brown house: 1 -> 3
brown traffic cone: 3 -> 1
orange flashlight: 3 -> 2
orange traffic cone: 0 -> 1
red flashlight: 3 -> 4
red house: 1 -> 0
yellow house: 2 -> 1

-------------------------

* WHAT IS EXPECTED *
Please give back all of the material above exactly as it was written.

* TASK RESPONSE *
brown house: 1 -> 3
brown traffic cone: 3 -> 1
orange flashlight: 3 -> 2
orange traffic cone: 0 -> 1
red flashlight: 3 -> 4
red house: 1 -> 0
yellow house: 2 -> 1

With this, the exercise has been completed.